**Task details:**
Down to the last line, set down the material below exactly, excluding pictures.

### Entries provided ###

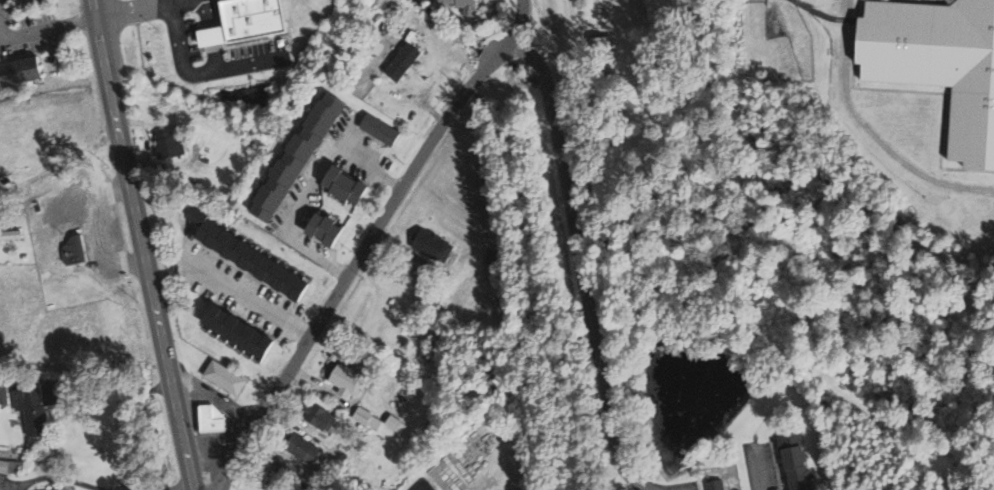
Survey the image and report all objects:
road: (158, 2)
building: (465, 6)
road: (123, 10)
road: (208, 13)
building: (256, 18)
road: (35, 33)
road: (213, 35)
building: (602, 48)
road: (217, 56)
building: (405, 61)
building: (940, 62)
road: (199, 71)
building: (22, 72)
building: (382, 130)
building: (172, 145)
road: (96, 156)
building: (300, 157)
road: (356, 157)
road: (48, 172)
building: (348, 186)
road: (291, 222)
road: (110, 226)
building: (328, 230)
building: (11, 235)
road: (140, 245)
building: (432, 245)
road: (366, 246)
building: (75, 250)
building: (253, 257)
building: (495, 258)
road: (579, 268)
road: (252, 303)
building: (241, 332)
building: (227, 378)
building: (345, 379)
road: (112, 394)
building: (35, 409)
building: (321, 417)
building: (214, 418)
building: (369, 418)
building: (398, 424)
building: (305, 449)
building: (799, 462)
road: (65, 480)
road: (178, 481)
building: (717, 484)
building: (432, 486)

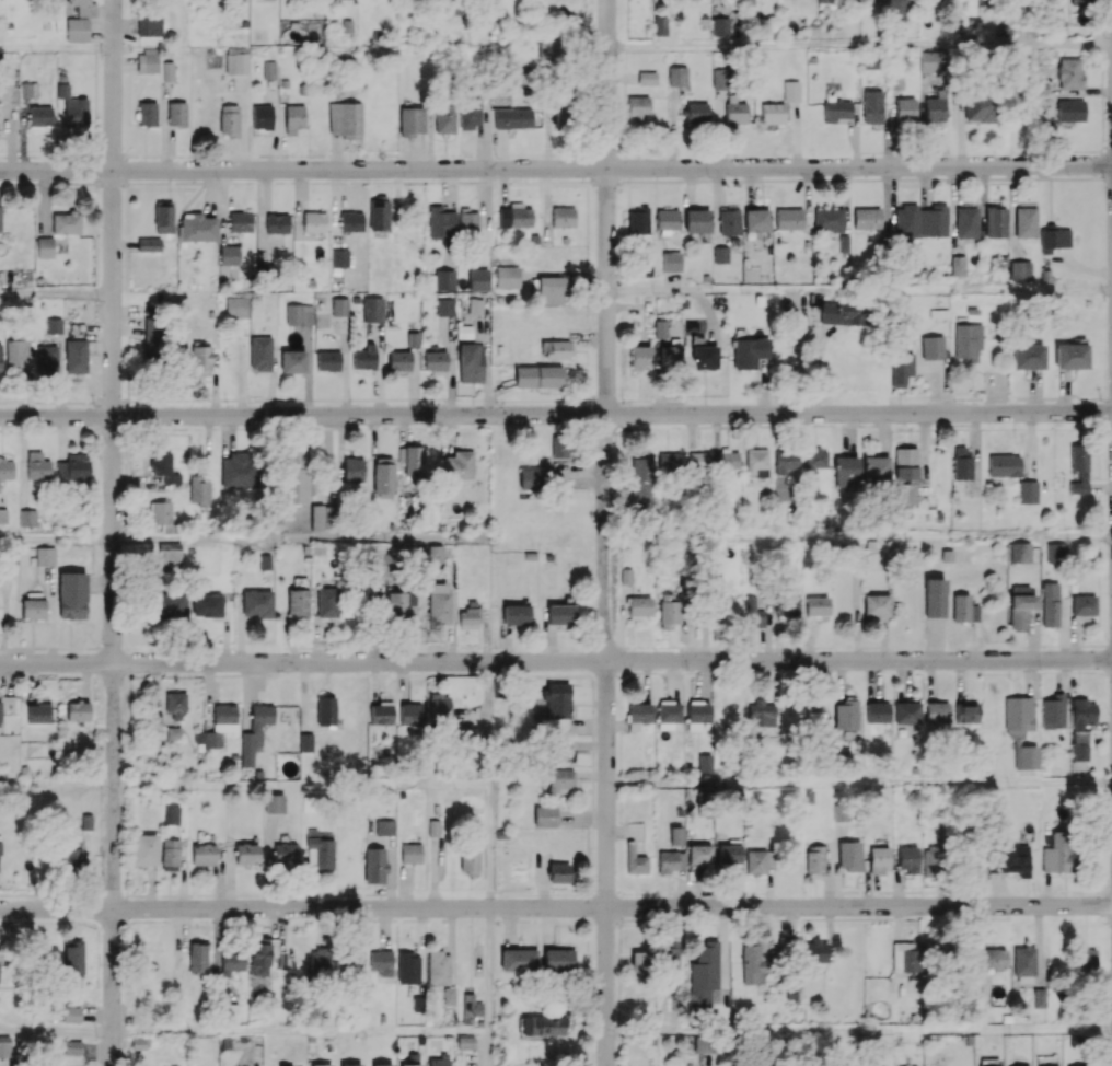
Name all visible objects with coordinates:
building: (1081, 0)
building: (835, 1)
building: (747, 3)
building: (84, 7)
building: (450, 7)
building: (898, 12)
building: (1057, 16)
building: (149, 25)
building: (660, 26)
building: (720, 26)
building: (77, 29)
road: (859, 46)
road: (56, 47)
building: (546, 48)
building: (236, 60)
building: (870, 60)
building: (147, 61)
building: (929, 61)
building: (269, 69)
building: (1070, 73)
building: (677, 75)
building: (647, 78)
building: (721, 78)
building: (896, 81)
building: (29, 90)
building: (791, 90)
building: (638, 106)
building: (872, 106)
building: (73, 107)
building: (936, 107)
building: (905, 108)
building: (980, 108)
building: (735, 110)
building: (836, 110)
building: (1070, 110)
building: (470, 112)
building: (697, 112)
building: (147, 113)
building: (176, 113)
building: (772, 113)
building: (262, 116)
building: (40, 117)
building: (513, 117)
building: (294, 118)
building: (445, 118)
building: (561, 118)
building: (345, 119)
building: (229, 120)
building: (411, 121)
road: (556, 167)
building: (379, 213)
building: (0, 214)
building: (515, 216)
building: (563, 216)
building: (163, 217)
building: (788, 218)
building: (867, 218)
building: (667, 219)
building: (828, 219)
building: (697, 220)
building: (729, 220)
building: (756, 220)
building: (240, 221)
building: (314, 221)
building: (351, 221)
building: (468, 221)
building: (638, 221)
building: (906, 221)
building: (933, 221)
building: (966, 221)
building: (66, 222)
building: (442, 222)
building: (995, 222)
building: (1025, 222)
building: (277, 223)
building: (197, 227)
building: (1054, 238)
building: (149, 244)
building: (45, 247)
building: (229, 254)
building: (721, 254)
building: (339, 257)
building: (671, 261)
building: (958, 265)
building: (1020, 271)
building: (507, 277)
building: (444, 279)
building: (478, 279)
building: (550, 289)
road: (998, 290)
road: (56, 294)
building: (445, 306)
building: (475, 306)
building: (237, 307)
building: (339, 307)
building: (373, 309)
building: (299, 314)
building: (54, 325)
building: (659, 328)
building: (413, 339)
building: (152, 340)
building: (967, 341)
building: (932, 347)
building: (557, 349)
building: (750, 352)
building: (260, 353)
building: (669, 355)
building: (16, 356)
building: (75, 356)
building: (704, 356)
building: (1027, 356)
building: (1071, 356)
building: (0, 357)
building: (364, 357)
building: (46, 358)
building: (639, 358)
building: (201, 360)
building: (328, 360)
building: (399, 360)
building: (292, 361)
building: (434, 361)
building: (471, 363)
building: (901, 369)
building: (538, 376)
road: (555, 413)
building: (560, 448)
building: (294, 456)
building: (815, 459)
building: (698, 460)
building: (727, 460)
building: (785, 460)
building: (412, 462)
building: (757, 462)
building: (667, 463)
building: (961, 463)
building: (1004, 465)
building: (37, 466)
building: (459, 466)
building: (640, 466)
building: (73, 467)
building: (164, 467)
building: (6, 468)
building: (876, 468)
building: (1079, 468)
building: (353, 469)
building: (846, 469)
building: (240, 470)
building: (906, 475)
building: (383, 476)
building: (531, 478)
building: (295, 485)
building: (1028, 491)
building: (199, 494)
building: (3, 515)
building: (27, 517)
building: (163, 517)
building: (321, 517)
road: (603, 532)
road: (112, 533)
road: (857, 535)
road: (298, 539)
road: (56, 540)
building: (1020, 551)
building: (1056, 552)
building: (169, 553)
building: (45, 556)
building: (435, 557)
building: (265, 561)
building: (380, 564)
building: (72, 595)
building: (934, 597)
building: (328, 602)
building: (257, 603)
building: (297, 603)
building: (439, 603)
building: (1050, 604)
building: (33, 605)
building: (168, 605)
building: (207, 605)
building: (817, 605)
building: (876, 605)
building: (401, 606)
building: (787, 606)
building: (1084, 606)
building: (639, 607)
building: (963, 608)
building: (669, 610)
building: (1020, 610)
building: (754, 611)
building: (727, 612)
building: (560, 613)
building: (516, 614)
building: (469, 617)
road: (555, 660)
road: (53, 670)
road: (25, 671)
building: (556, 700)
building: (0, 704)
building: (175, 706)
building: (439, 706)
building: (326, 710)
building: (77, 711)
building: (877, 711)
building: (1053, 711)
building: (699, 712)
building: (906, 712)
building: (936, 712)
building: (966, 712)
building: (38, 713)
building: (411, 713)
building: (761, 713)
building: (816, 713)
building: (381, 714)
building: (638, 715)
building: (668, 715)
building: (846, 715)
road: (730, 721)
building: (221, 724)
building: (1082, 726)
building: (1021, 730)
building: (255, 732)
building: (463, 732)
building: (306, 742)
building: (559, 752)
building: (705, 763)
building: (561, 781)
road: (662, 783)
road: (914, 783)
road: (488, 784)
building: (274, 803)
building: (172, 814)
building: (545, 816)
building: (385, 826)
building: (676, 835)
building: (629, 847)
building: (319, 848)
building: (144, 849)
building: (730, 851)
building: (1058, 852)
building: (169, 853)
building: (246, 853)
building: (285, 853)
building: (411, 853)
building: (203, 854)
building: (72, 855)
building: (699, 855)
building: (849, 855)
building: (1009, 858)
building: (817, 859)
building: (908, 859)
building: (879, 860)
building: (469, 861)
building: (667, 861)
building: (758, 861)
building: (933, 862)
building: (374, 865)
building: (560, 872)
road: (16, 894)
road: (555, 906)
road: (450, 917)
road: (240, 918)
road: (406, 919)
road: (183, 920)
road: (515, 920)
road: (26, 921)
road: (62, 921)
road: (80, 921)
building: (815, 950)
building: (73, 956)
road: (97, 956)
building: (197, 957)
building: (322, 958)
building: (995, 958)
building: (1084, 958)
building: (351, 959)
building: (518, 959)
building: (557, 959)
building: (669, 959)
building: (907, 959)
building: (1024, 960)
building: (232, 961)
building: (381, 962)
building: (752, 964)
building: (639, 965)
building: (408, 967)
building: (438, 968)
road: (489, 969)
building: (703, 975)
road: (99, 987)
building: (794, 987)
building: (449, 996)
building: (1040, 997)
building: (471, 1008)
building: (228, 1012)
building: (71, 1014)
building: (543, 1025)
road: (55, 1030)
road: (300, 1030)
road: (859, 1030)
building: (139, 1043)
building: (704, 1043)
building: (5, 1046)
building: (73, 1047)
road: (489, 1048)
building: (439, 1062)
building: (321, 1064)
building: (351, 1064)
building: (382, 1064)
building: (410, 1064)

###

**Written response:**
Survey the image and report all objects:
road: (158, 2)
building: (465, 6)
road: (123, 10)
road: (208, 13)
building: (256, 18)
road: (35, 33)
road: (213, 35)
building: (602, 48)
road: (217, 56)
building: (405, 61)
building: (940, 62)
road: (199, 71)
building: (22, 72)
building: (382, 130)
building: (172, 145)
road: (96, 156)
building: (300, 157)
road: (356, 157)
road: (48, 172)
building: (348, 186)
road: (291, 222)
road: (110, 226)
building: (328, 230)
building: (11, 235)
road: (140, 245)
building: (432, 245)
road: (366, 246)
building: (75, 250)
building: (253, 257)
building: (495, 258)
road: (579, 268)
road: (252, 303)
building: (241, 332)
building: (227, 378)
building: (345, 379)
road: (112, 394)
building: (35, 409)
building: (321, 417)
building: (214, 418)
building: (369, 418)
building: (398, 424)
building: (305, 449)
building: (799, 462)
road: (65, 480)
road: (178, 481)
building: (717, 484)
building: (432, 486)

Name all visible objects with coordinates:
building: (1081, 0)
building: (835, 1)
building: (747, 3)
building: (84, 7)
building: (450, 7)
building: (898, 12)
building: (1057, 16)
building: (149, 25)
building: (660, 26)
building: (720, 26)
building: (77, 29)
road: (859, 46)
road: (56, 47)
building: (546, 48)
building: (236, 60)
building: (870, 60)
building: (147, 61)
building: (929, 61)
building: (269, 69)
building: (1070, 73)
building: (677, 75)
building: (647, 78)
building: (721, 78)
building: (896, 81)
building: (29, 90)
building: (791, 90)
building: (638, 106)
building: (872, 106)
building: (73, 107)
building: (936, 107)
building: (905, 108)
building: (980, 108)
building: (735, 110)
building: (836, 110)
building: (1070, 110)
building: (470, 112)
building: (697, 112)
building: (147, 113)
building: (176, 113)
building: (772, 113)
building: (262, 116)
building: (40, 117)
building: (513, 117)
building: (294, 118)
building: (445, 118)
building: (561, 118)
building: (345, 119)
building: (229, 120)
building: (411, 121)
road: (556, 167)
building: (379, 213)
building: (0, 214)
building: (515, 216)
building: (563, 216)
building: (163, 217)
building: (788, 218)
building: (867, 218)
building: (667, 219)
building: (828, 219)
building: (697, 220)
building: (729, 220)
building: (756, 220)
building: (240, 221)
building: (314, 221)
building: (351, 221)
building: (468, 221)
building: (638, 221)
building: (906, 221)
building: (933, 221)
building: (966, 221)
building: (66, 222)
building: (442, 222)
building: (995, 222)
building: (1025, 222)
building: (277, 223)
building: (197, 227)
building: (1054, 238)
building: (149, 244)
building: (45, 247)
building: (229, 254)
building: (721, 254)
building: (339, 257)
building: (671, 261)
building: (958, 265)
building: (1020, 271)
building: (507, 277)
building: (444, 279)
building: (478, 279)
building: (550, 289)
road: (998, 290)
road: (56, 294)
building: (445, 306)
building: (475, 306)
building: (237, 307)
building: (339, 307)
building: (373, 309)
building: (299, 314)
building: (54, 325)
building: (659, 328)
building: (413, 339)
building: (152, 340)
building: (967, 341)
building: (932, 347)
building: (557, 349)
building: (750, 352)
building: (260, 353)
building: (669, 355)
building: (16, 356)
building: (75, 356)
building: (704, 356)
building: (1027, 356)
building: (1071, 356)
building: (0, 357)
building: (364, 357)
building: (46, 358)
building: (639, 358)
building: (201, 360)
building: (328, 360)
building: (399, 360)
building: (292, 361)
building: (434, 361)
building: (471, 363)
building: (901, 369)
building: (538, 376)
road: (555, 413)
building: (560, 448)
building: (294, 456)
building: (815, 459)
building: (698, 460)
building: (727, 460)
building: (785, 460)
building: (412, 462)
building: (757, 462)
building: (667, 463)
building: (961, 463)
building: (1004, 465)
building: (37, 466)
building: (459, 466)
building: (640, 466)
building: (73, 467)
building: (164, 467)
building: (6, 468)
building: (876, 468)
building: (1079, 468)
building: (353, 469)
building: (846, 469)
building: (240, 470)
building: (906, 475)
building: (383, 476)
building: (531, 478)
building: (295, 485)
building: (1028, 491)
building: (199, 494)
building: (3, 515)
building: (27, 517)
building: (163, 517)
building: (321, 517)
road: (603, 532)
road: (112, 533)
road: (857, 535)
road: (298, 539)
road: (56, 540)
building: (1020, 551)
building: (1056, 552)
building: (169, 553)
building: (45, 556)
building: (435, 557)
building: (265, 561)
building: (380, 564)
building: (72, 595)
building: (934, 597)
building: (328, 602)
building: (257, 603)
building: (297, 603)
building: (439, 603)
building: (1050, 604)
building: (33, 605)
building: (168, 605)
building: (207, 605)
building: (817, 605)
building: (876, 605)
building: (401, 606)
building: (787, 606)
building: (1084, 606)
building: (639, 607)
building: (963, 608)
building: (669, 610)
building: (1020, 610)
building: (754, 611)
building: (727, 612)
building: (560, 613)
building: (516, 614)
building: (469, 617)
road: (555, 660)
road: (53, 670)
road: (25, 671)
building: (556, 700)
building: (0, 704)
building: (175, 706)
building: (439, 706)
building: (326, 710)
building: (77, 711)
building: (877, 711)
building: (1053, 711)
building: (699, 712)
building: (906, 712)
building: (936, 712)
building: (966, 712)
building: (38, 713)
building: (411, 713)
building: (761, 713)
building: (816, 713)
building: (381, 714)
building: (638, 715)
building: (668, 715)
building: (846, 715)
road: (730, 721)
building: (221, 724)
building: (1082, 726)
building: (1021, 730)
building: (255, 732)
building: (463, 732)
building: (306, 742)
building: (559, 752)
building: (705, 763)
building: (561, 781)
road: (662, 783)
road: (914, 783)
road: (488, 784)
building: (274, 803)
building: (172, 814)
building: (545, 816)
building: (385, 826)
building: (676, 835)
building: (629, 847)
building: (319, 848)
building: (144, 849)
building: (730, 851)
building: (1058, 852)
building: (169, 853)
building: (246, 853)
building: (285, 853)
building: (411, 853)
building: (203, 854)
building: (72, 855)
building: (699, 855)
building: (849, 855)
building: (1009, 858)
building: (817, 859)
building: (908, 859)
building: (879, 860)
building: (469, 861)
building: (667, 861)
building: (758, 861)
building: (933, 862)
building: (374, 865)
building: (560, 872)
road: (16, 894)
road: (555, 906)
road: (450, 917)
road: (240, 918)
road: (406, 919)
road: (183, 920)
road: (515, 920)
road: (26, 921)
road: (62, 921)
road: (80, 921)
building: (815, 950)
building: (73, 956)
road: (97, 956)
building: (197, 957)
building: (322, 958)
building: (995, 958)
building: (1084, 958)
building: (351, 959)
building: (518, 959)
building: (557, 959)
building: (669, 959)
building: (907, 959)
building: (1024, 960)
building: (232, 961)
building: (381, 962)
building: (752, 964)
building: (639, 965)
building: (408, 967)
building: (438, 968)
road: (489, 969)
building: (703, 975)
road: (99, 987)
building: (794, 987)
building: (449, 996)
building: (1040, 997)
building: (471, 1008)
building: (228, 1012)
building: (71, 1014)
building: (543, 1025)
road: (55, 1030)
road: (300, 1030)
road: (859, 1030)
building: (139, 1043)
building: (704, 1043)
building: (5, 1046)
building: (73, 1047)
road: (489, 1048)
building: (439, 1062)
building: (321, 1064)
building: (351, 1064)
building: (382, 1064)
building: (410, 1064)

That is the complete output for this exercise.